→ TASK GOAL:
Exact reproduction required: the lines below from the line with "[741 526 845 587]" to the line with "[496 156 580 178] (first image)", both ends included, and no others.

→ DATASET ENTRIES:
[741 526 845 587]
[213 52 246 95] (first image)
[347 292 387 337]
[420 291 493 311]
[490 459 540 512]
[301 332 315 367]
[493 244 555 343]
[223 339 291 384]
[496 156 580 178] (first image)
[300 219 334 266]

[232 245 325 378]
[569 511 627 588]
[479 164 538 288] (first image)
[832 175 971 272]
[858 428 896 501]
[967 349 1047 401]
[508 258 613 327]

==

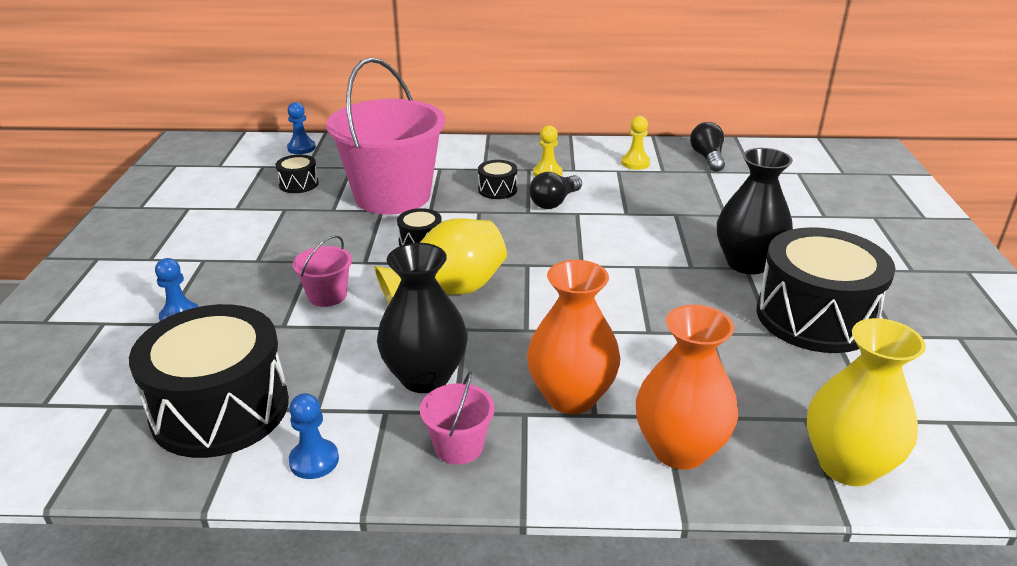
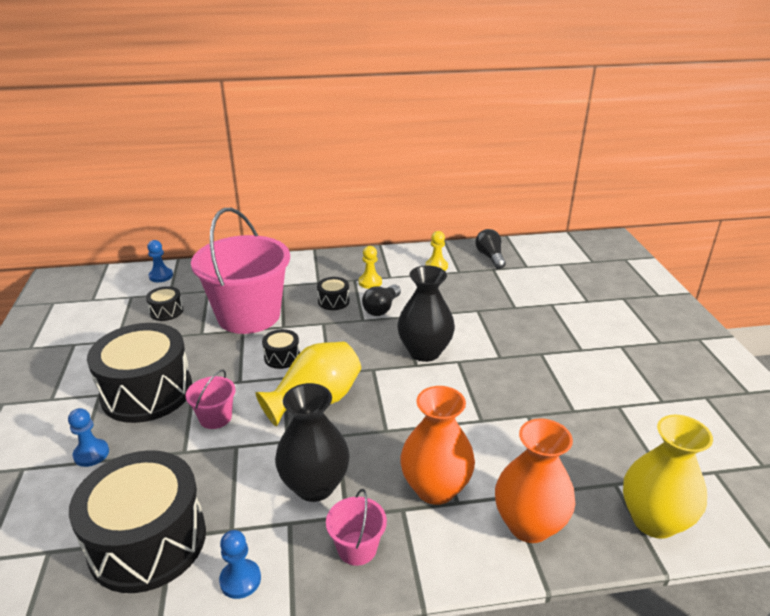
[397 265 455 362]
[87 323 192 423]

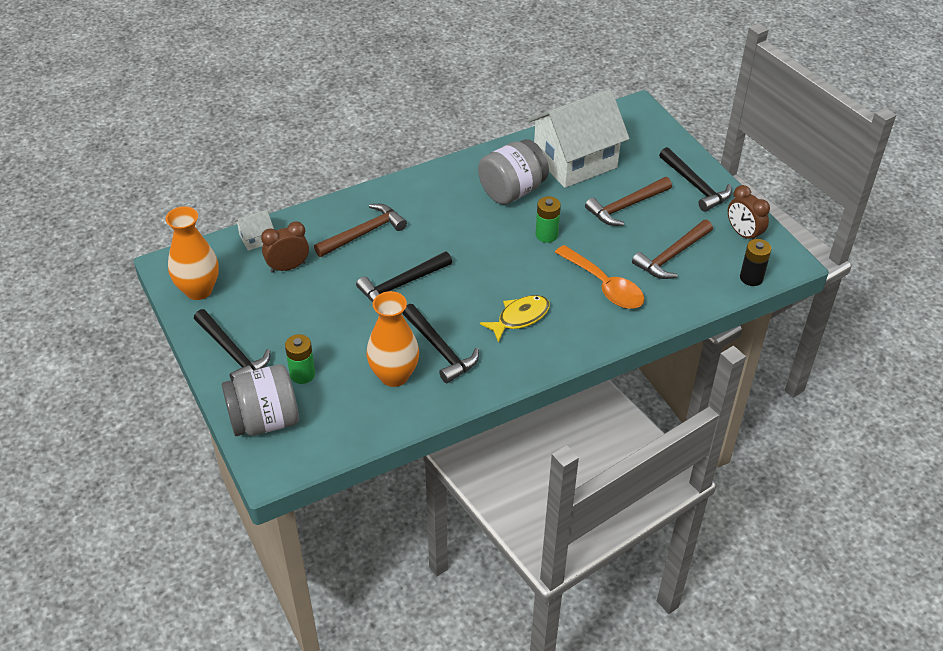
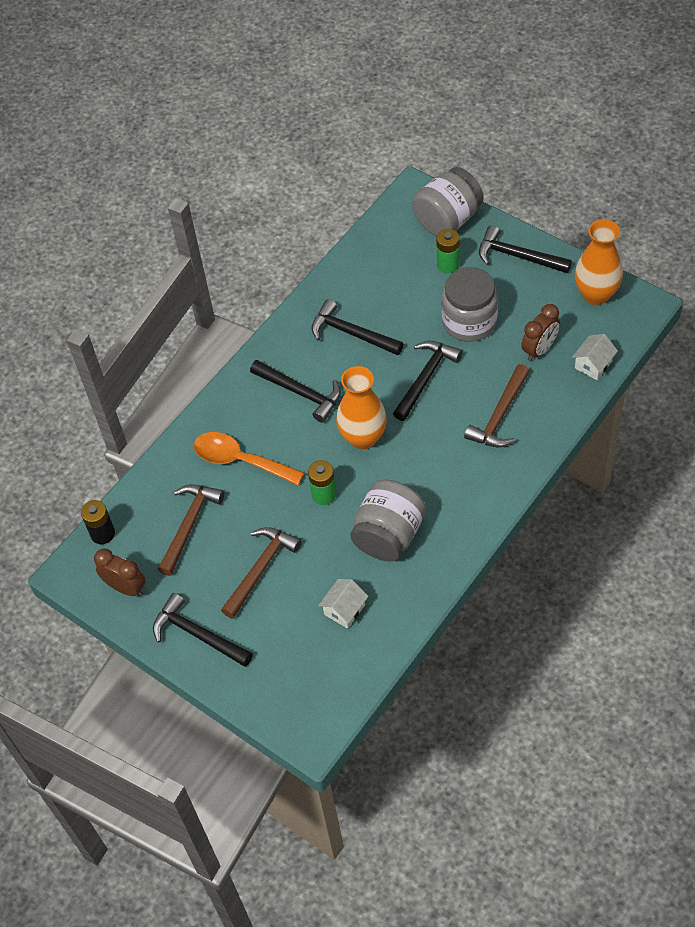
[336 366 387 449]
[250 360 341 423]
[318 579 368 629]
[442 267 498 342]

→ RESULT:
[741 526 845 587]
[213 52 246 95] (first image)
[347 292 387 337]
[420 291 493 311]
[490 459 540 512]
[301 332 315 367]
[493 244 555 343]
[223 339 291 384]
[496 156 580 178] (first image)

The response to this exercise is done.